● **RECORD SET**:
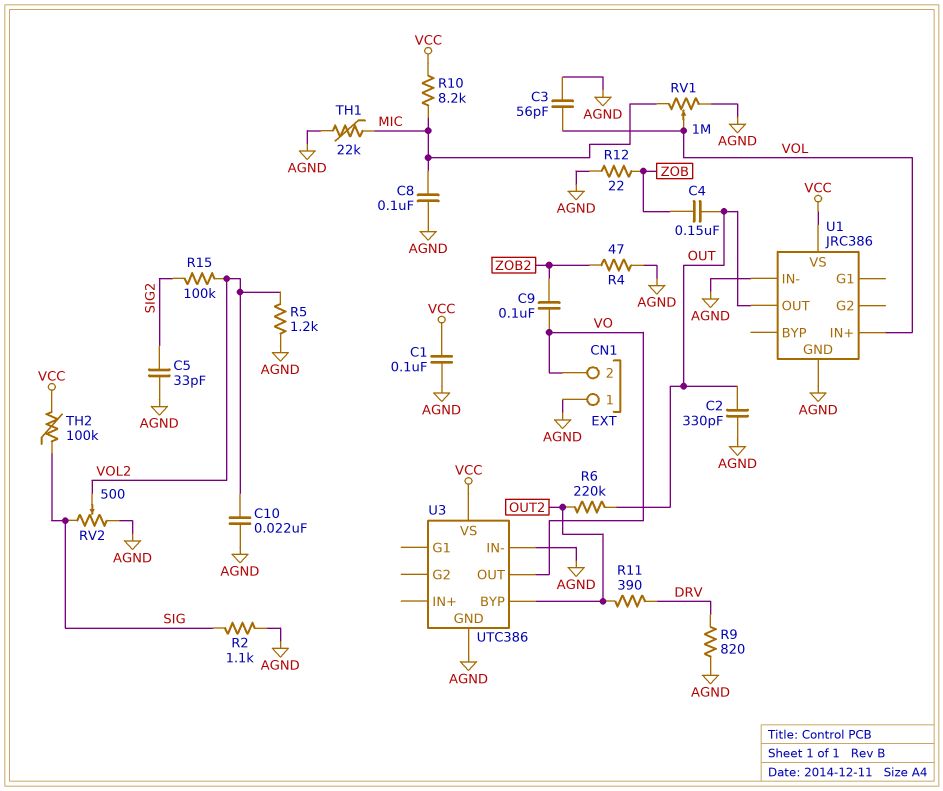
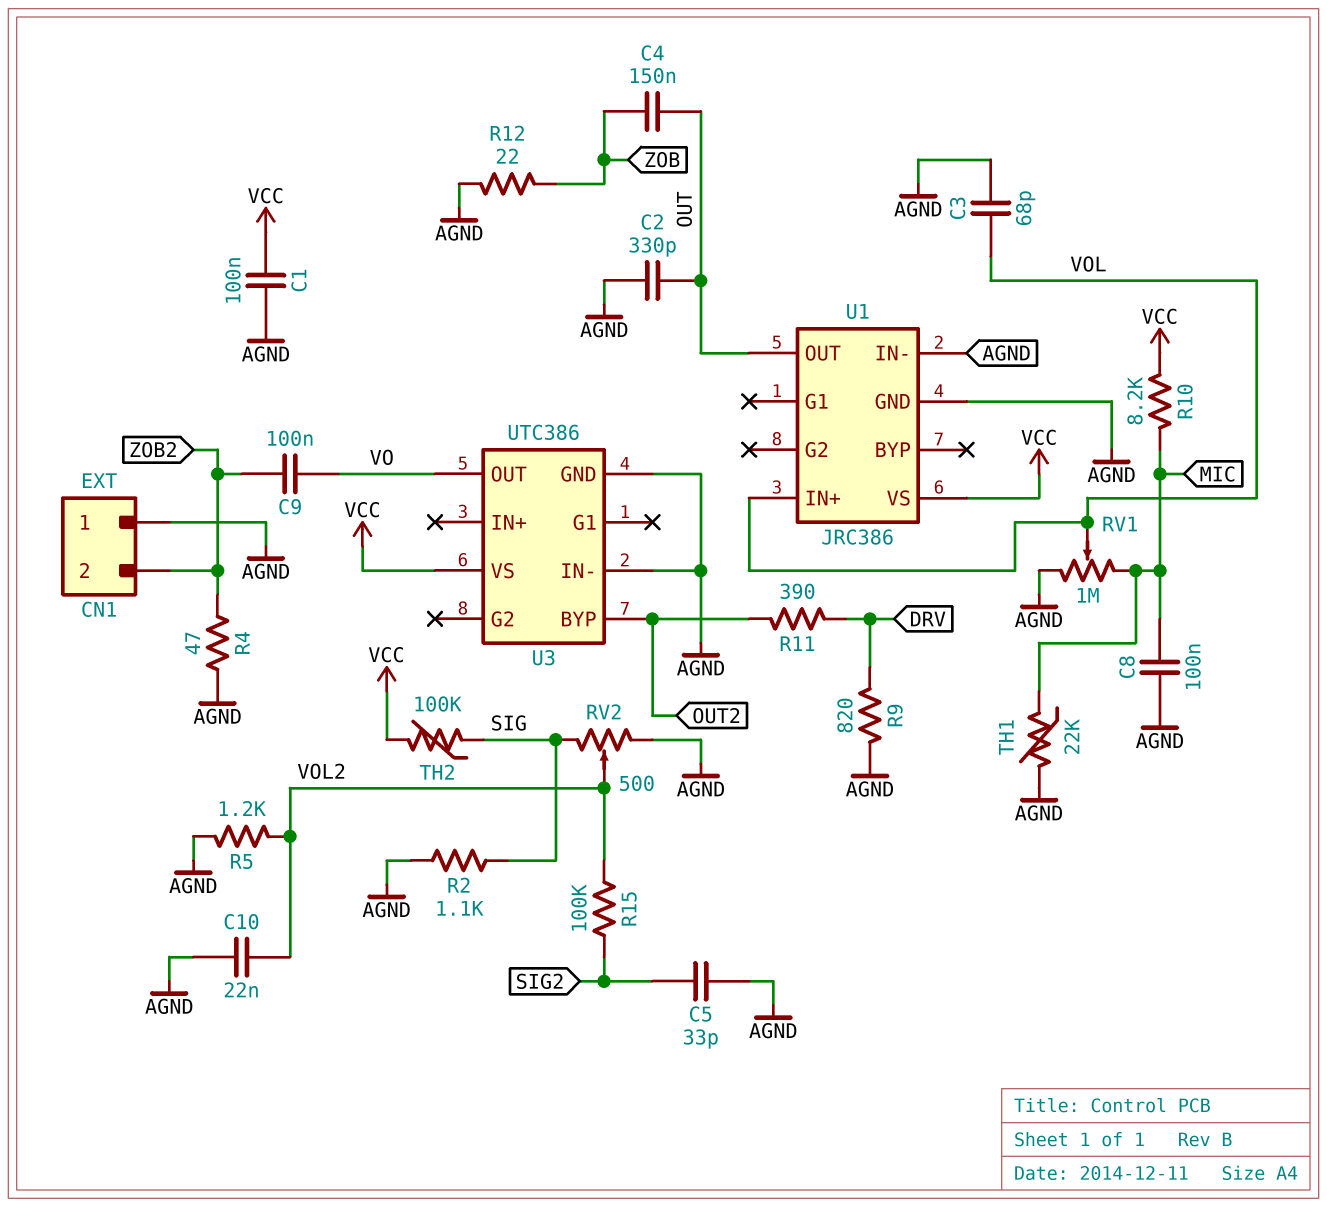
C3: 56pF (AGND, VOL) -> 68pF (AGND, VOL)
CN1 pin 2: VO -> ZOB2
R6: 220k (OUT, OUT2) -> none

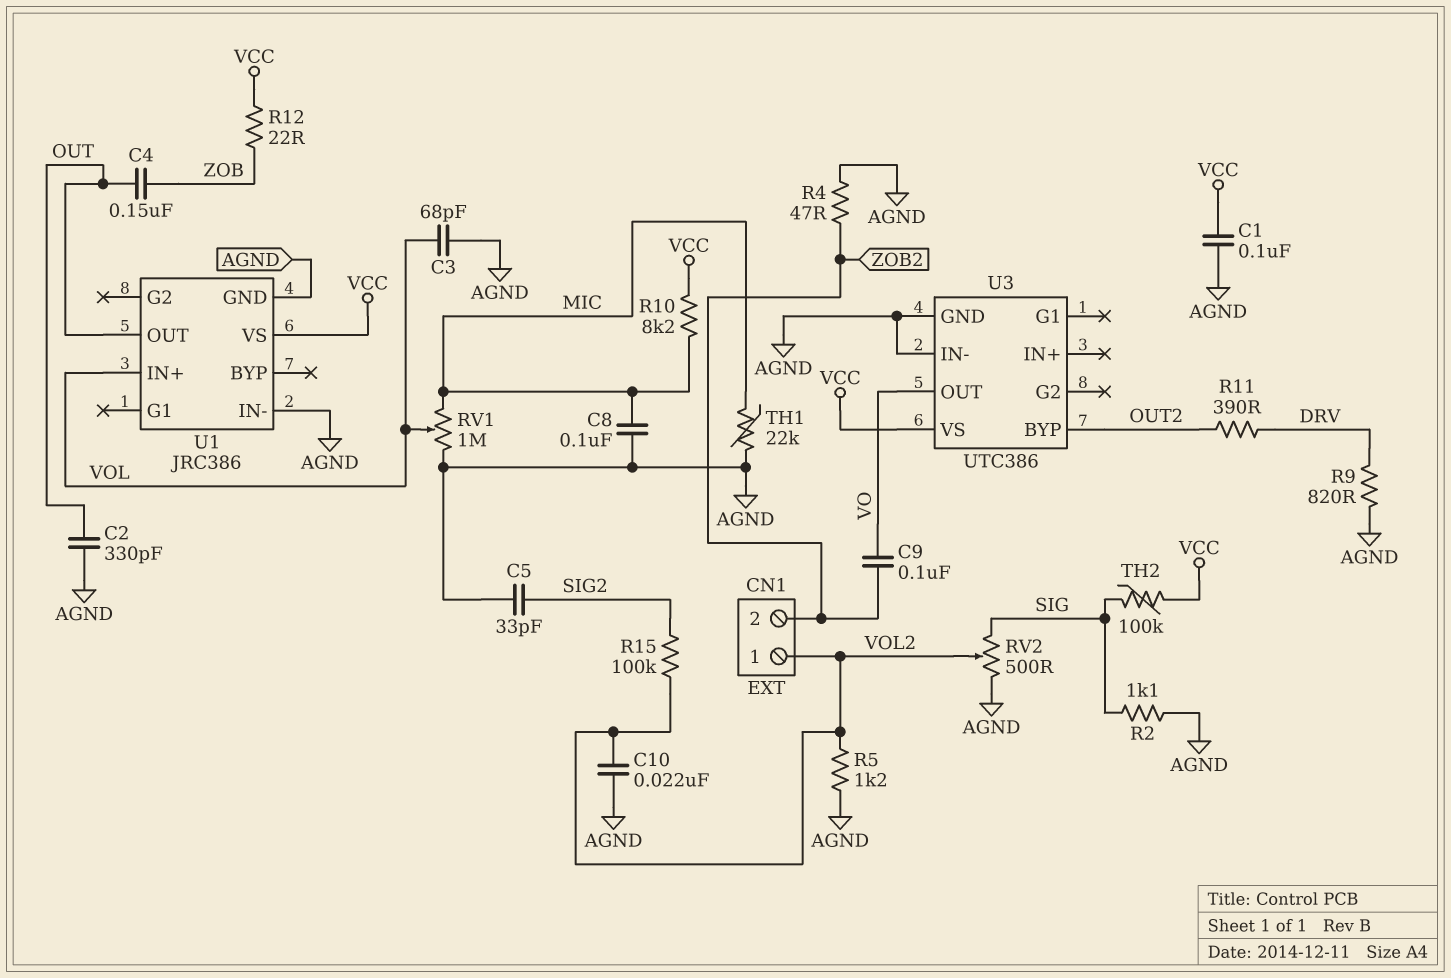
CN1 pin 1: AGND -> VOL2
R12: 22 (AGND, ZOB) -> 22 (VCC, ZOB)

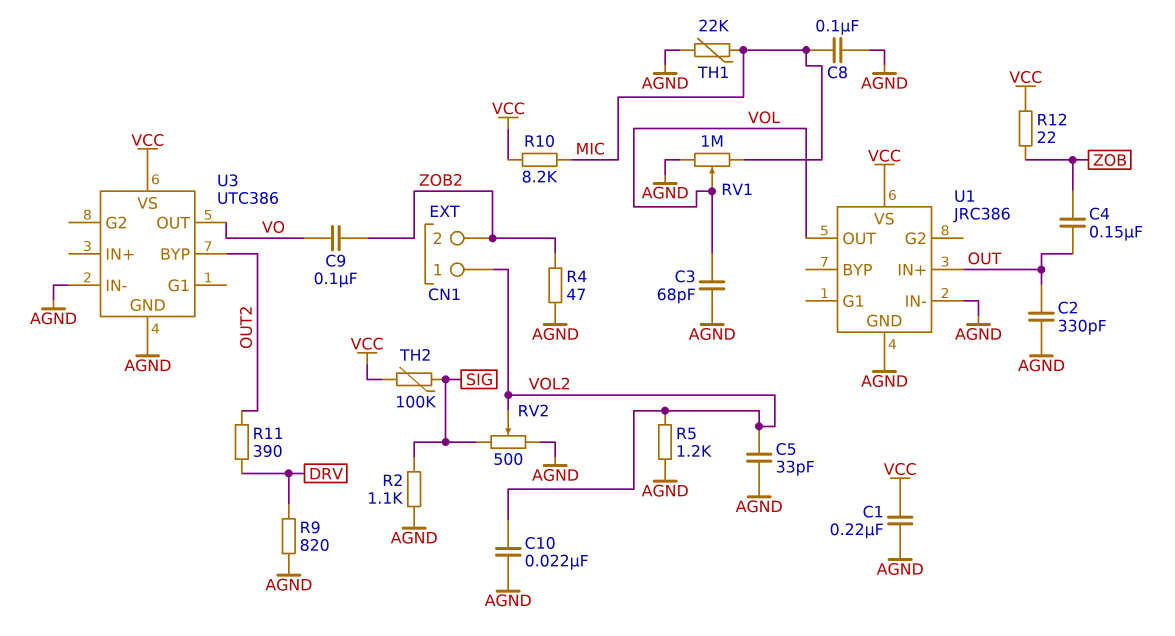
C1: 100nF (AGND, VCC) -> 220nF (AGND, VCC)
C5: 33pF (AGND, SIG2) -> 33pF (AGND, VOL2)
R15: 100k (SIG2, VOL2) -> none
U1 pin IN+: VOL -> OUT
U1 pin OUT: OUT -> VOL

● **WHAT IS EXPECTED**: The lines above that hold the string "AGND" are to be located and copied.

● **ANSWER**:
C3: 56pF (AGND, VOL) -> 68pF (AGND, VOL)
CN1 pin 1: AGND -> VOL2
R12: 22 (AGND, ZOB) -> 22 (VCC, ZOB)
C1: 100nF (AGND, VCC) -> 220nF (AGND, VCC)
C5: 33pF (AGND, SIG2) -> 33pF (AGND, VOL2)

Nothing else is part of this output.